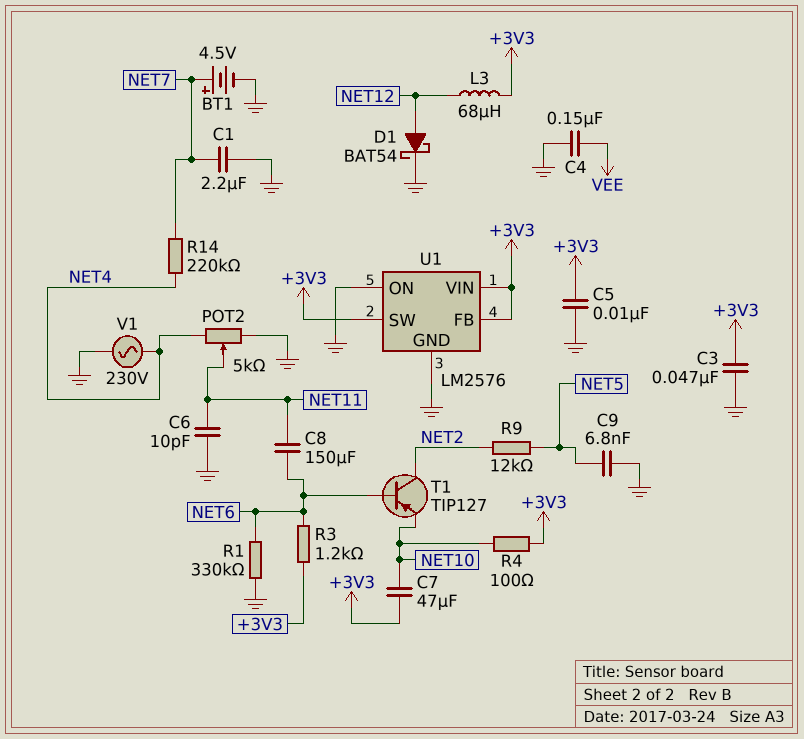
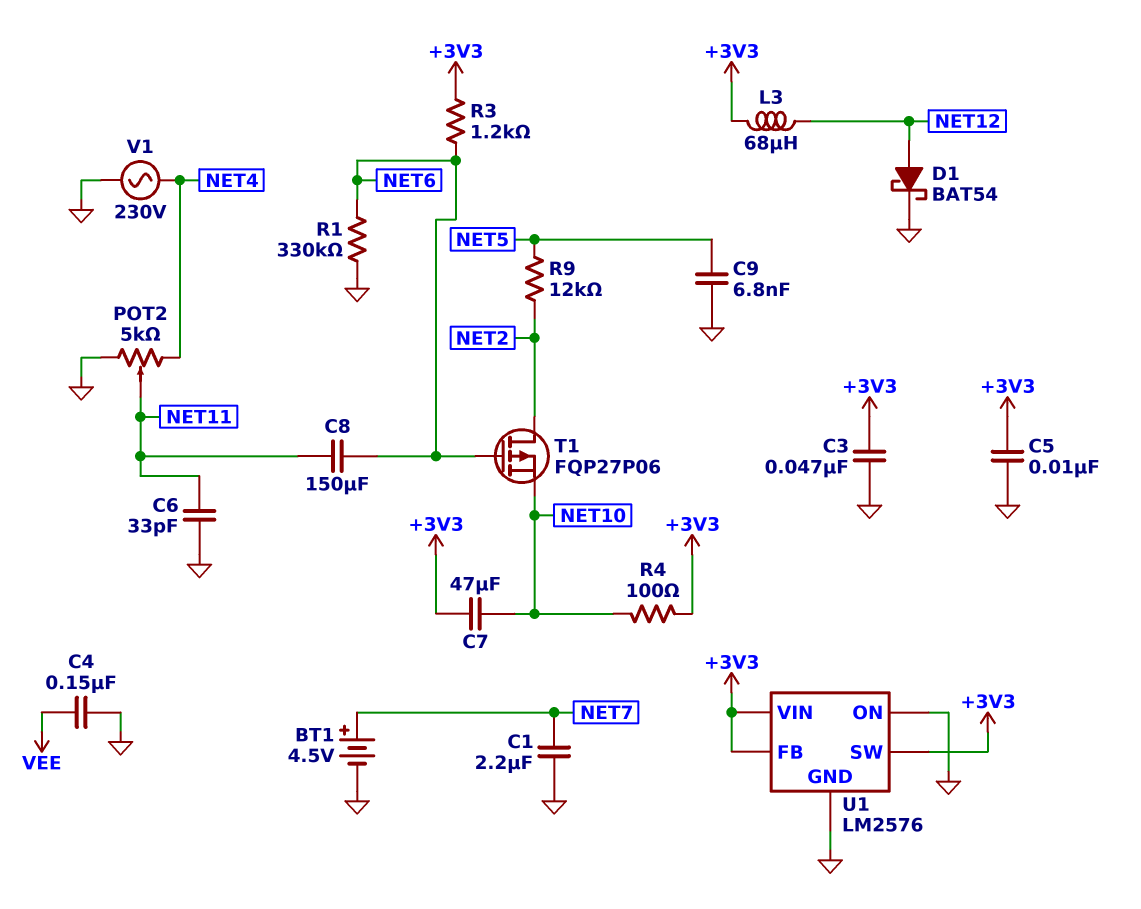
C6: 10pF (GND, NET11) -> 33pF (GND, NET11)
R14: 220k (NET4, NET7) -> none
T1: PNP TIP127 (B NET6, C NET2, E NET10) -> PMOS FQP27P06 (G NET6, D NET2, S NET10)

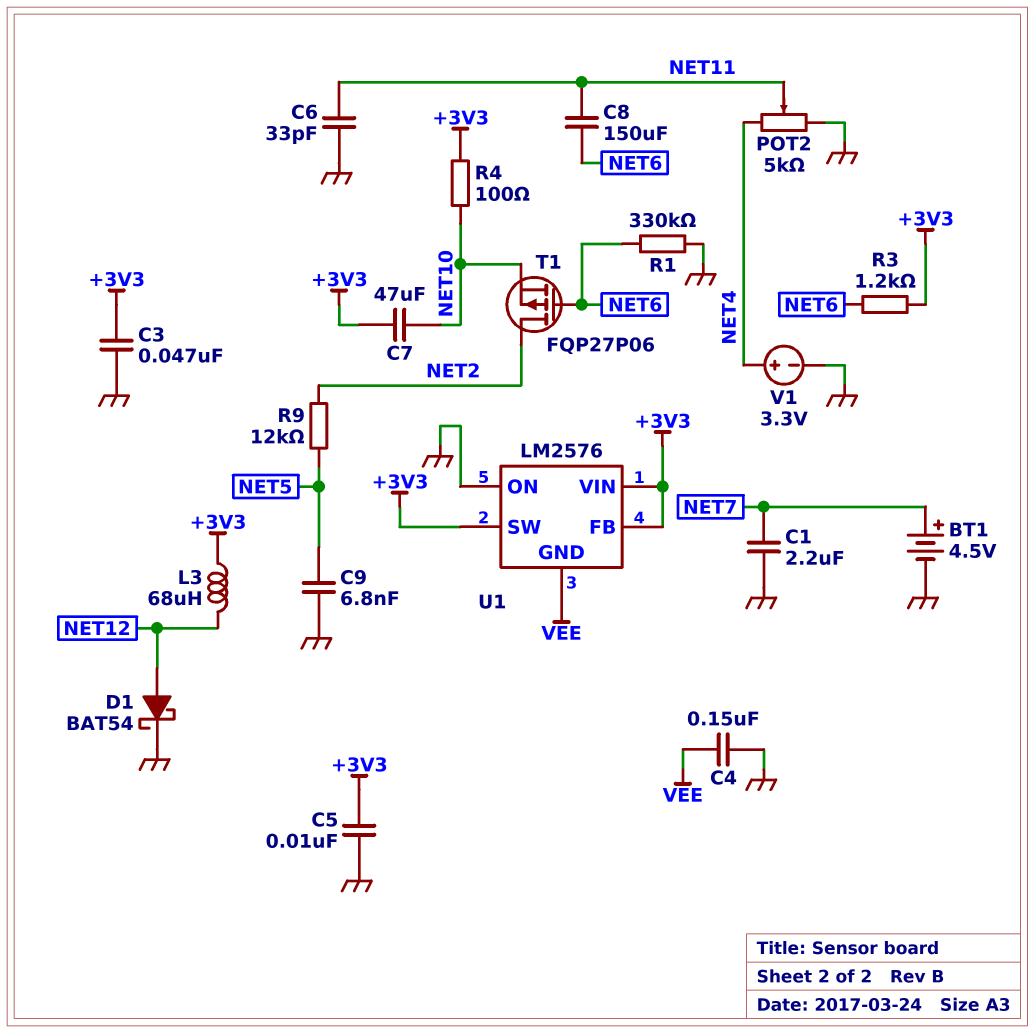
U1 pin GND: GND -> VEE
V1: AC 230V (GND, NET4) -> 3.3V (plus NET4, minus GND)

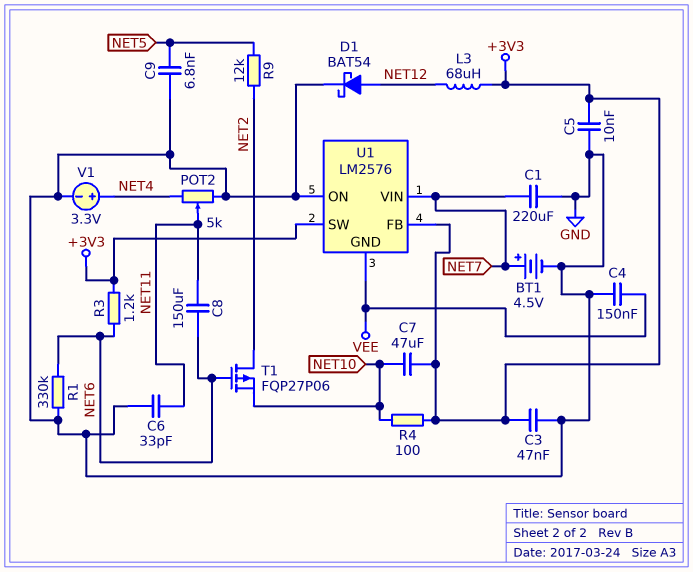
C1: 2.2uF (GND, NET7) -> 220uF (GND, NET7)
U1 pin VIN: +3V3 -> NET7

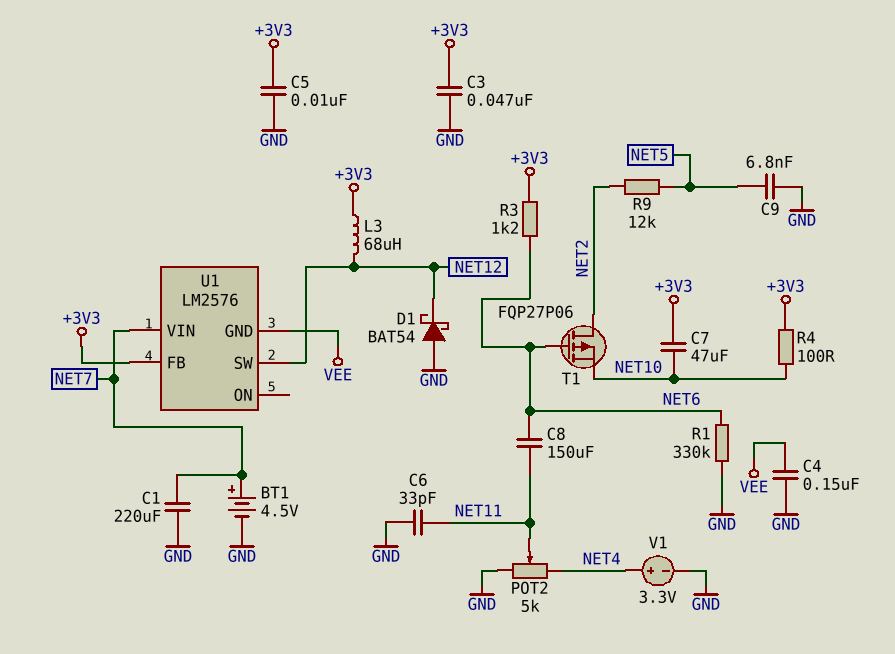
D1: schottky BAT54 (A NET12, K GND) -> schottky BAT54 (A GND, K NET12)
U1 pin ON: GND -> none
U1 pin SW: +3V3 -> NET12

====

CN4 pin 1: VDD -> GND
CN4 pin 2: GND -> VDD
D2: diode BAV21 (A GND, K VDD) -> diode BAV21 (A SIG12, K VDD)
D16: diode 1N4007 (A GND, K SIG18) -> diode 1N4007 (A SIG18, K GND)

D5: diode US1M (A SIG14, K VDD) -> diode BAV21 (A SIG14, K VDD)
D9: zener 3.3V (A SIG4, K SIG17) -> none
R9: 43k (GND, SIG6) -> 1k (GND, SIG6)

====

#### TASK GOAL
Write out exactly the lines above between the one with "T1: PNP TIP127" and the one with "U1 pin VIN: +3V3 -> NET7", inclusive, with pictures left out.

#### THE ANSWER
T1: PNP TIP127 (B NET6, C NET2, E NET10) -> PMOS FQP27P06 (G NET6, D NET2, S NET10)

U1 pin GND: GND -> VEE
V1: AC 230V (GND, NET4) -> 3.3V (plus NET4, minus GND)

C1: 2.2uF (GND, NET7) -> 220uF (GND, NET7)
U1 pin VIN: +3V3 -> NET7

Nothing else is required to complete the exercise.